(Scene image comparisons)

>>

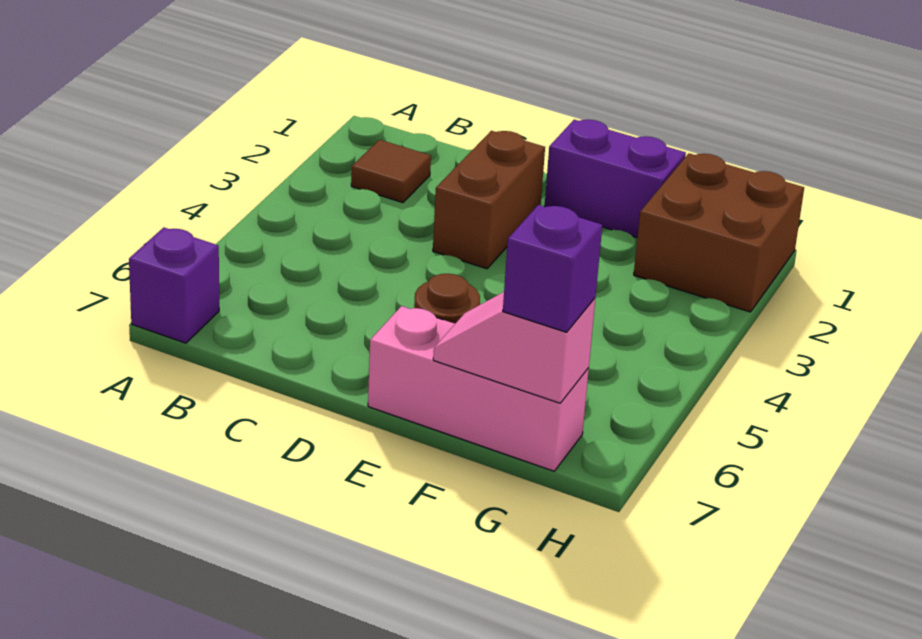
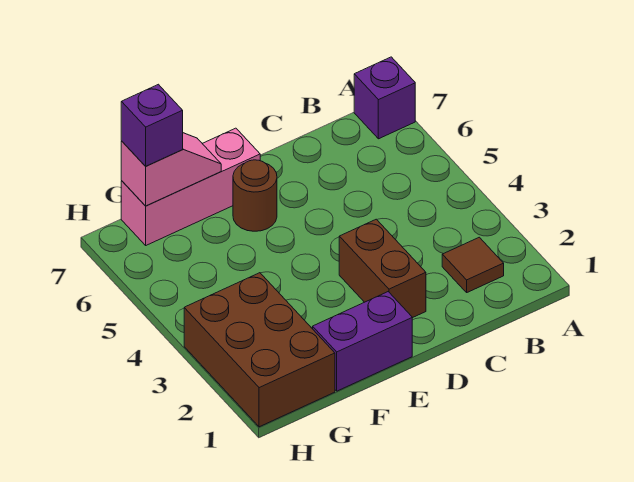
brown brick G1:H2 level 1 -> brown brick G1:H3 level 1

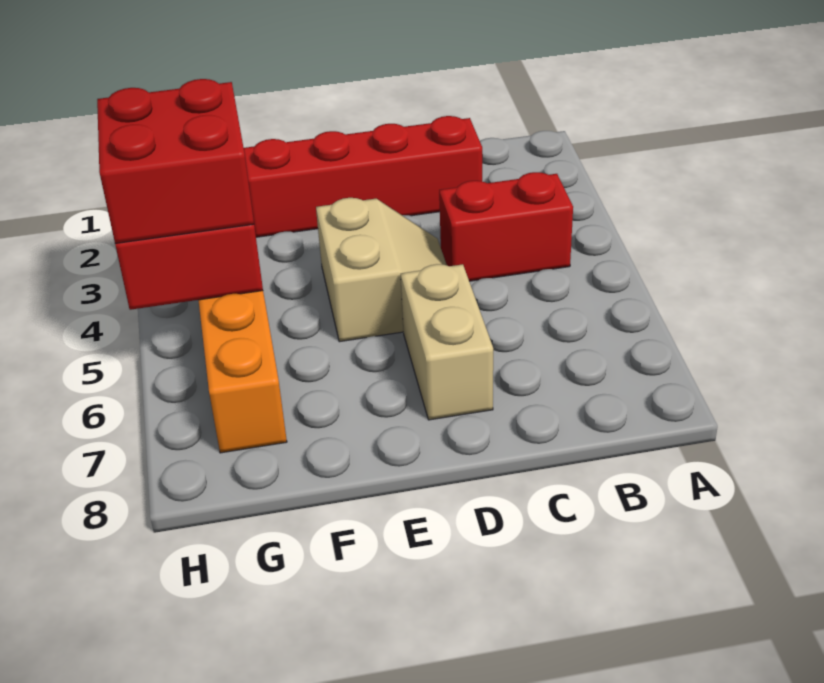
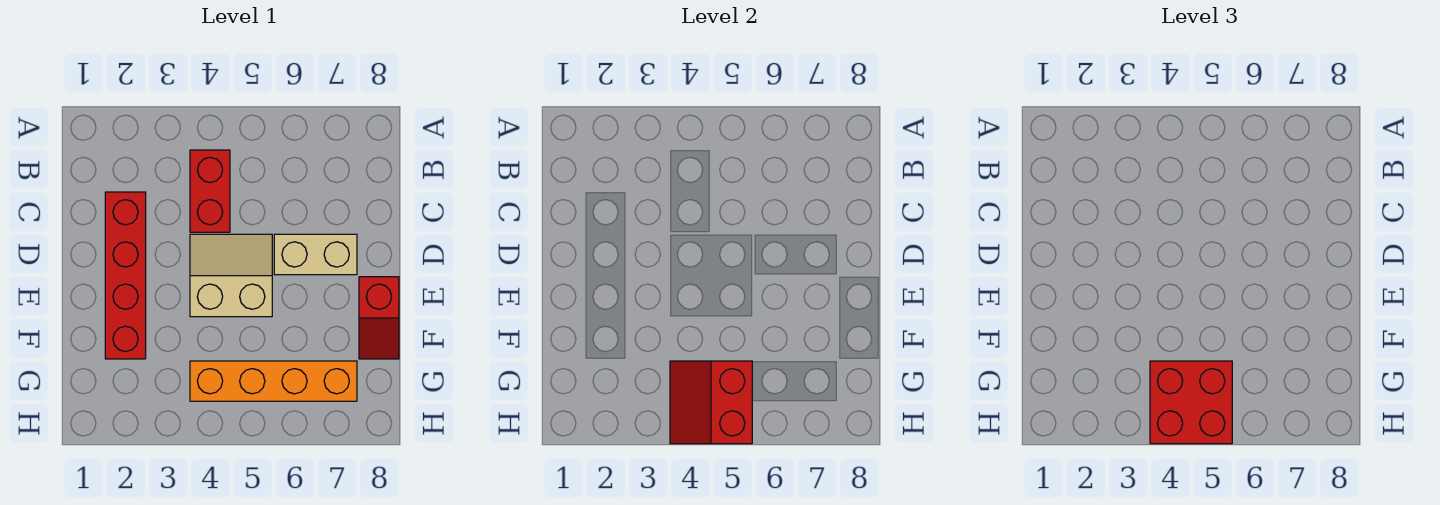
none -> red slope E8:F8 level 1 top E

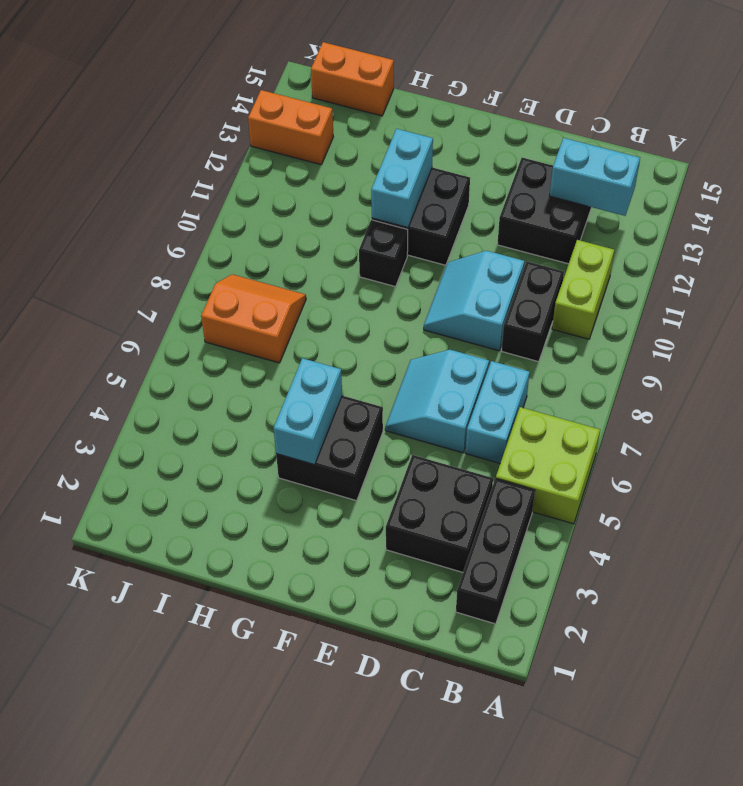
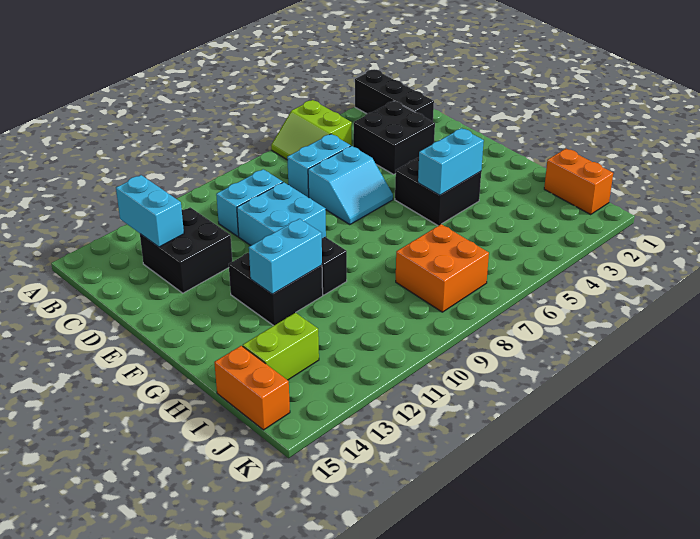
lime brick A5:B6 level 1 -> lime slope A5:B6 level 1 top 5
black brick B2:B4 level 1 -> black brick A2:C2 level 1
lime brick B10:B11 level 1 -> lime brick I13:I14 level 1
black brick C9:C10 level 1 -> cyan brick C9:C10 level 1
cyan slope D9:E10 level 1 top D -> cyan brick D9:E10 level 1
orange slope I7:J8 level 1 top 7 -> orange brick I7:J8 level 1
orange brick J13:K13 level 1 -> orange brick I1:J1 level 1

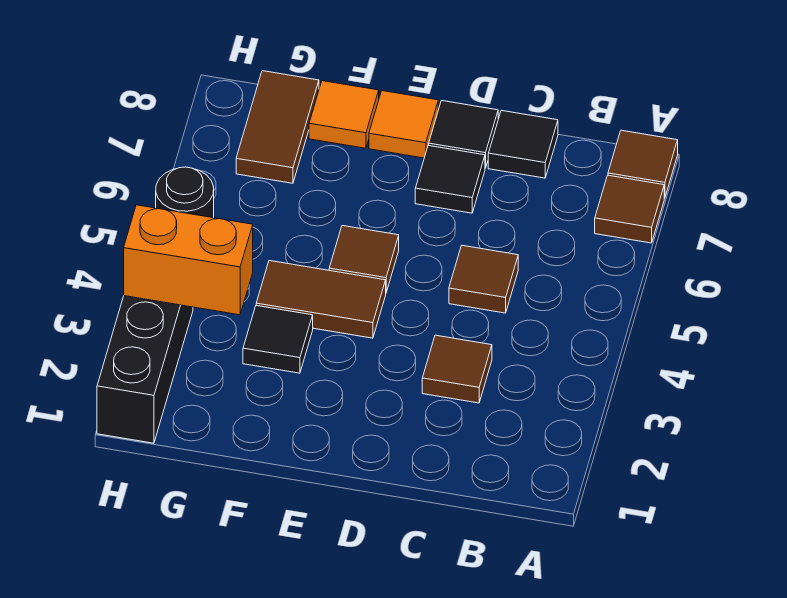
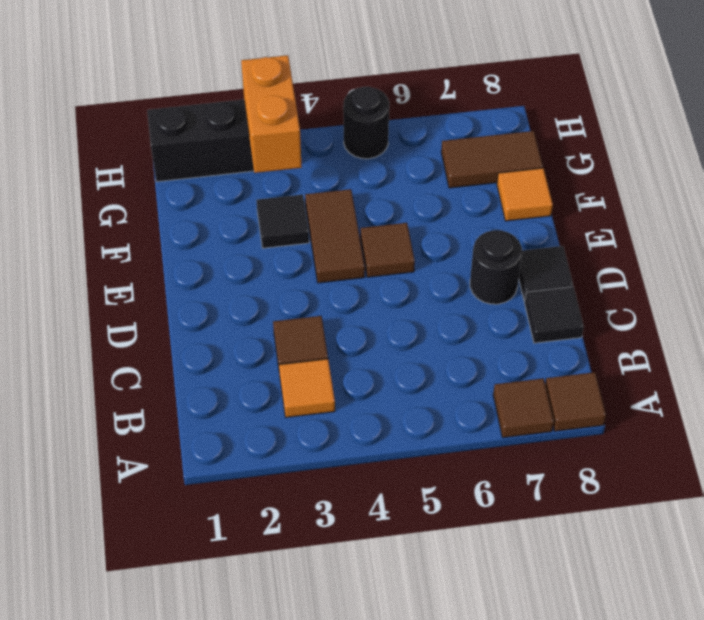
brown tile C5 level 1 -> none
black tile D7 level 1 -> black round brick D7 level 1
orange tile E8 level 1 -> orange tile B3 level 1

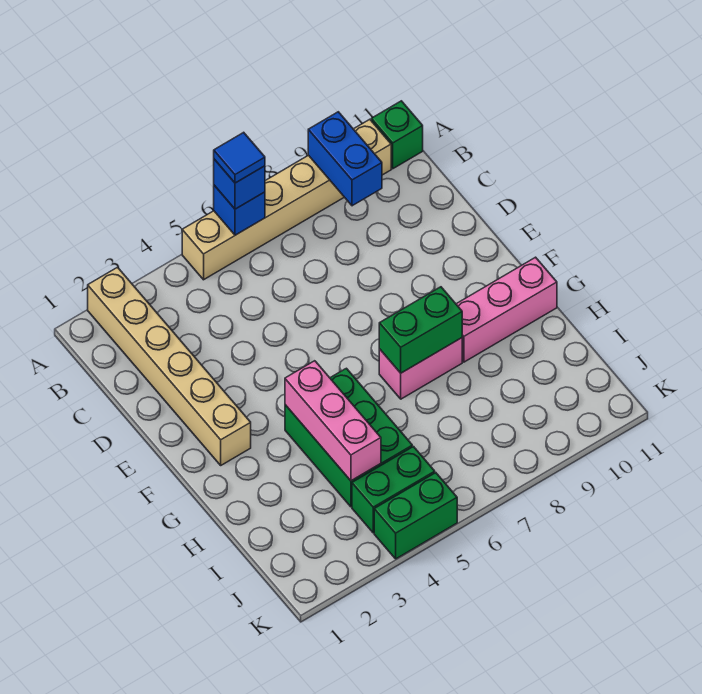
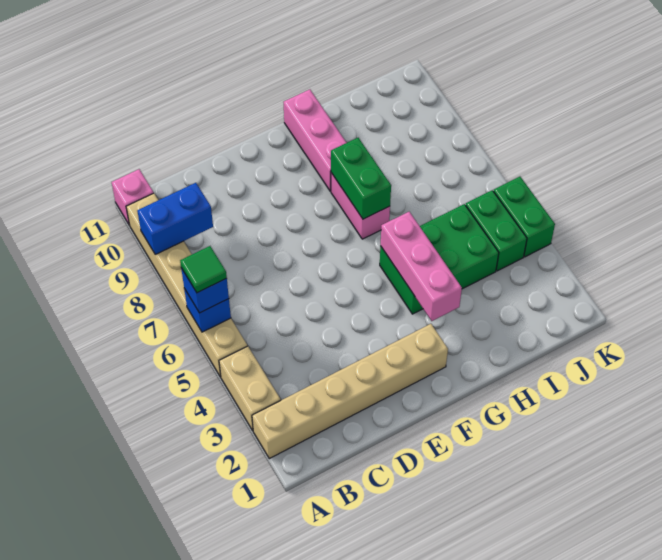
none -> tan brick A3:A4 level 1
blue tile A6 level 4 -> green tile A6 level 4
green brick A11 level 1 -> pink brick A11 level 1
pink brick G4:I4 level 2 -> pink brick G3:G5 level 2

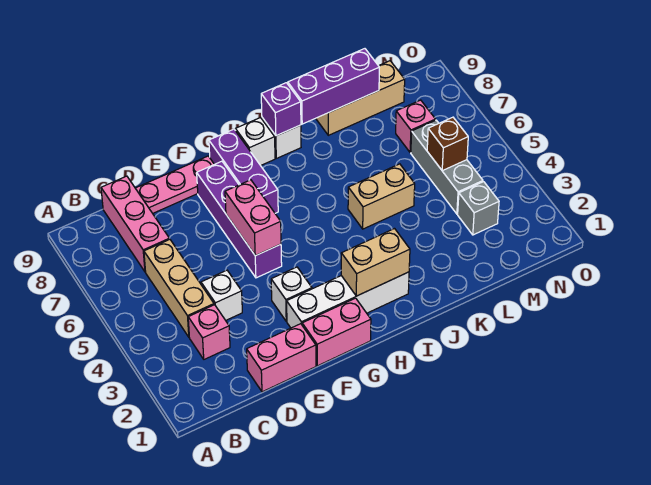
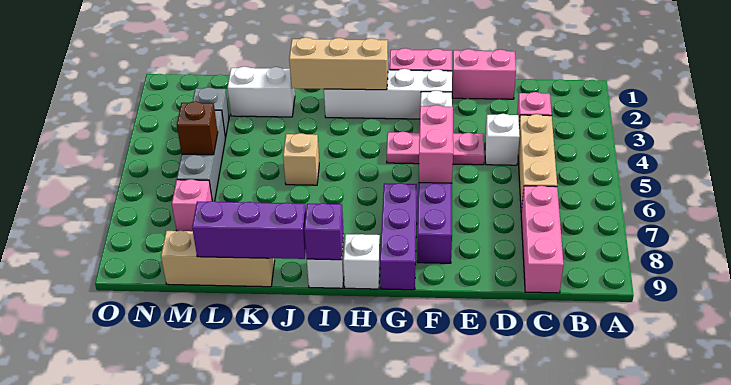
pink plate D9:F9 level 1 -> pink plate E4:G4 level 1
tan brick H2:I2 level 2 -> tan brick H2:J2 level 2
tan brick J5:K5 level 1 -> tan brick J5 level 1
none -> white brick K2:L2 level 1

<<

DESCRIPTION OF THE TASK: Give back every record exactly. Omit the pictures.

ANSWER TO THIS PROBLEM:
brown brick G1:H2 level 1 -> brown brick G1:H3 level 1

none -> red slope E8:F8 level 1 top E

lime brick A5:B6 level 1 -> lime slope A5:B6 level 1 top 5
black brick B2:B4 level 1 -> black brick A2:C2 level 1
lime brick B10:B11 level 1 -> lime brick I13:I14 level 1
black brick C9:C10 level 1 -> cyan brick C9:C10 level 1
cyan slope D9:E10 level 1 top D -> cyan brick D9:E10 level 1
orange slope I7:J8 level 1 top 7 -> orange brick I7:J8 level 1
orange brick J13:K13 level 1 -> orange brick I1:J1 level 1

brown tile C5 level 1 -> none
black tile D7 level 1 -> black round brick D7 level 1
orange tile E8 level 1 -> orange tile B3 level 1

none -> tan brick A3:A4 level 1
blue tile A6 level 4 -> green tile A6 level 4
green brick A11 level 1 -> pink brick A11 level 1
pink brick G4:I4 level 2 -> pink brick G3:G5 level 2

pink plate D9:F9 level 1 -> pink plate E4:G4 level 1
tan brick H2:I2 level 2 -> tan brick H2:J2 level 2
tan brick J5:K5 level 1 -> tan brick J5 level 1
none -> white brick K2:L2 level 1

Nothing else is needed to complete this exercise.